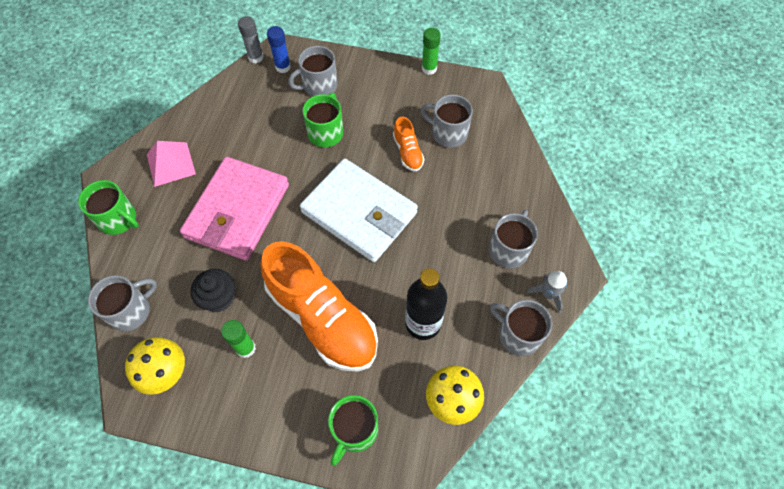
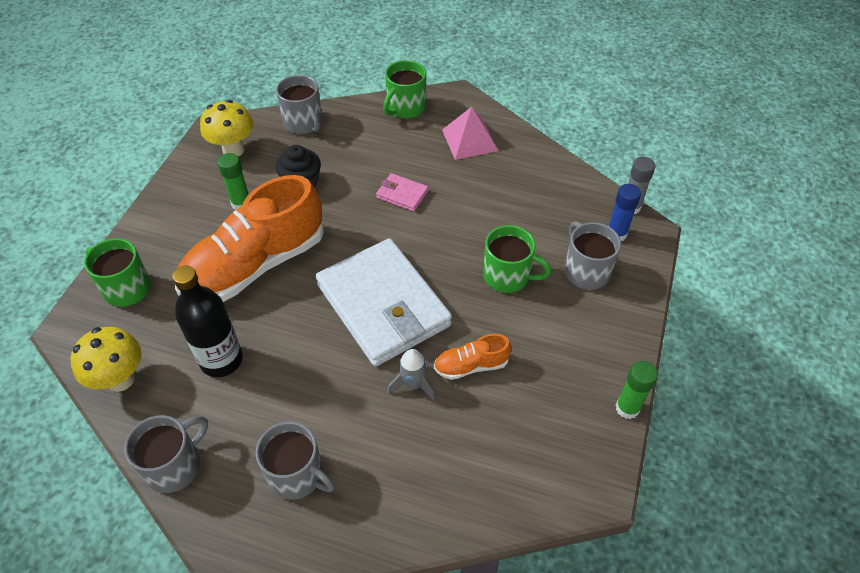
camera: 95 degrees right, 10 degrees down
(237, 211) = (402, 194): pink wallet -> pink wallet, size x0.41
(359, 212) = (383, 305): white wallet -> white wallet turned 75 degrees counterclockwise
(448, 133) = (502, 420): grey mug -> none
(548, 294) = (219, 516): grey rocket -> grey rocket (413, 384)

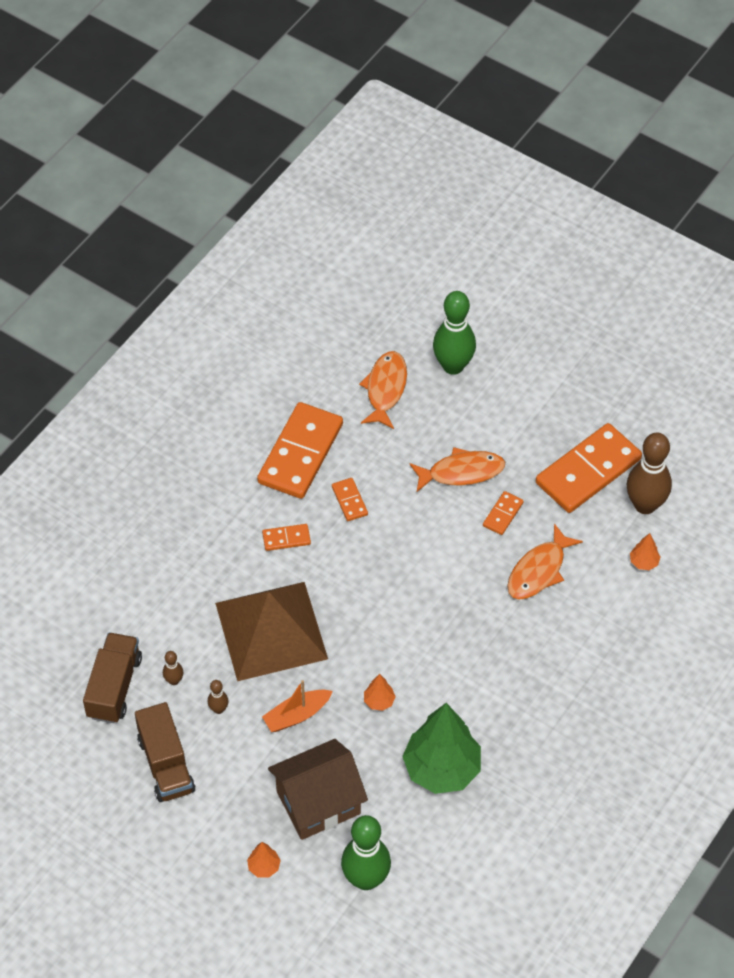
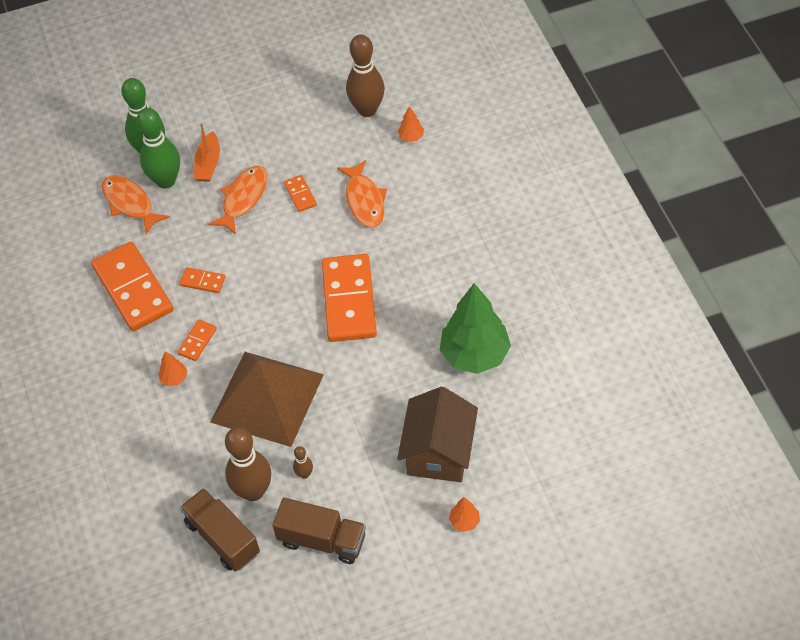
camera: 50 degrees left, 0 degrees up
(174, 680) = (253, 491): brown bowling pin -> brown bowling pin, size x2.25
(297, 715) = (354, 423): orange boat -> orange boat (208, 164)
(366, 879) = (526, 457): green bowling pin -> green bowling pin (166, 181)
(379, 701) = (386, 362): orange tree -> orange tree (174, 378)
(588, 471) = (311, 125): orange domino -> orange domino (349, 300)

________

TASK INSTRUCTIONS: From the first line to the last, repeat the records exactly. Leave out the pictures.

TASK SOLUTION:
camera: 95 degrees right, 10 degrees down
(237, 211) = (402, 194): pink wallet -> pink wallet, size x0.41
(359, 212) = (383, 305): white wallet -> white wallet turned 75 degrees counterclockwise
(448, 133) = (502, 420): grey mug -> none
(548, 294) = (219, 516): grey rocket -> grey rocket (413, 384)

camera: 50 degrees left, 0 degrees up
(174, 680) = (253, 491): brown bowling pin -> brown bowling pin, size x2.25
(297, 715) = (354, 423): orange boat -> orange boat (208, 164)
(366, 879) = (526, 457): green bowling pin -> green bowling pin (166, 181)
(379, 701) = (386, 362): orange tree -> orange tree (174, 378)
(588, 471) = (311, 125): orange domino -> orange domino (349, 300)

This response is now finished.